• _Description of the task_
For the material that follows, return exactly the lines from the one with "brown hat: [254,171,329,248]" through the one with "purple hat: [458,147,531,220]", both ends included.

---------- Supplied entries

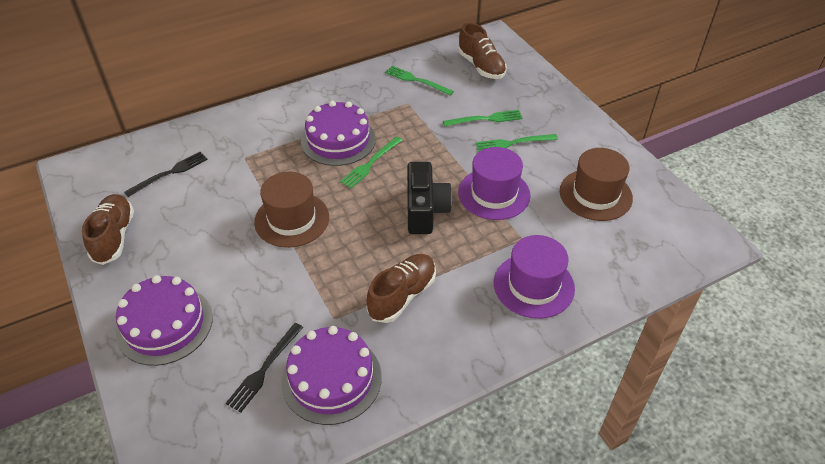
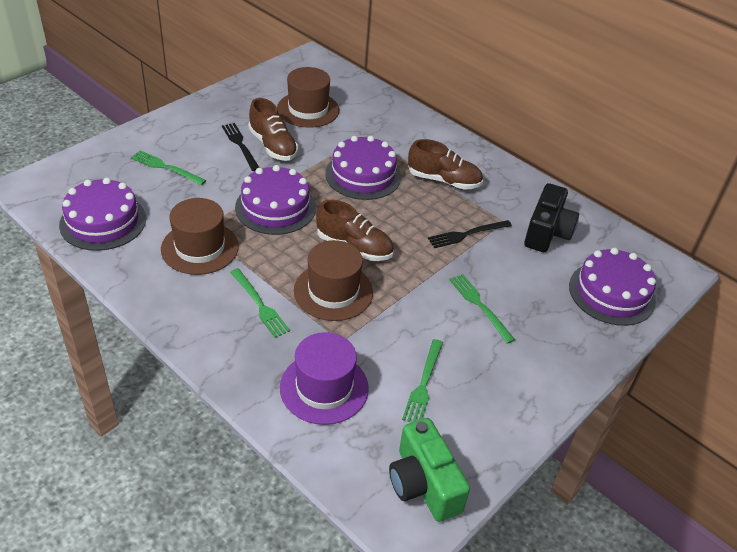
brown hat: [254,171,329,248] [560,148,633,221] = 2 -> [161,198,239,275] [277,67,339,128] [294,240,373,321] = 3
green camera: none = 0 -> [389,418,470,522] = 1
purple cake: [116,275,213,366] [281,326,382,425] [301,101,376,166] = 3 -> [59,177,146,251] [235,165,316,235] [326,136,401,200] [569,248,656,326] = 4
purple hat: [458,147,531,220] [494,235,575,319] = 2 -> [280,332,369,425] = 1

--------------------
---------- Supplied entries

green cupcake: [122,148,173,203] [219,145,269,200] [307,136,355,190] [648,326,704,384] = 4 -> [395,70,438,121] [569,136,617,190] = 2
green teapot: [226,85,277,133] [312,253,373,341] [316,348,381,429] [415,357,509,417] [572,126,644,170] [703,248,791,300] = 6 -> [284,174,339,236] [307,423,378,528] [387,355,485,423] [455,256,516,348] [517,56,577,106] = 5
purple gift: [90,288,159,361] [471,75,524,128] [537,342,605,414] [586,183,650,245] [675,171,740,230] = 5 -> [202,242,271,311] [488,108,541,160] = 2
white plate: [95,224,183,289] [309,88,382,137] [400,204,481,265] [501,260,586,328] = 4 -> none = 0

--------------------
---------- Supplied entries

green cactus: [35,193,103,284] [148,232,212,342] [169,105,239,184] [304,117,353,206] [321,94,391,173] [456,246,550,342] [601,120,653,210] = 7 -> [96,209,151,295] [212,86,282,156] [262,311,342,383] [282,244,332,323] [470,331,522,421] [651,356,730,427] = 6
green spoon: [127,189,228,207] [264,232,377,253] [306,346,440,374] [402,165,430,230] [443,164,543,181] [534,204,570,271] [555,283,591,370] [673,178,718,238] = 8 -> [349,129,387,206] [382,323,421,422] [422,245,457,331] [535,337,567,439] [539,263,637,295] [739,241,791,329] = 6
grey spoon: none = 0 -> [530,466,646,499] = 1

--------------------

• _Answer to the problem_
brown hat: [254,171,329,248] [560,148,633,221] = 2 -> [161,198,239,275] [277,67,339,128] [294,240,373,321] = 3
green camera: none = 0 -> [389,418,470,522] = 1
purple cake: [116,275,213,366] [281,326,382,425] [301,101,376,166] = 3 -> [59,177,146,251] [235,165,316,235] [326,136,401,200] [569,248,656,326] = 4
purple hat: [458,147,531,220] [494,235,575,319] = 2 -> [280,332,369,425] = 1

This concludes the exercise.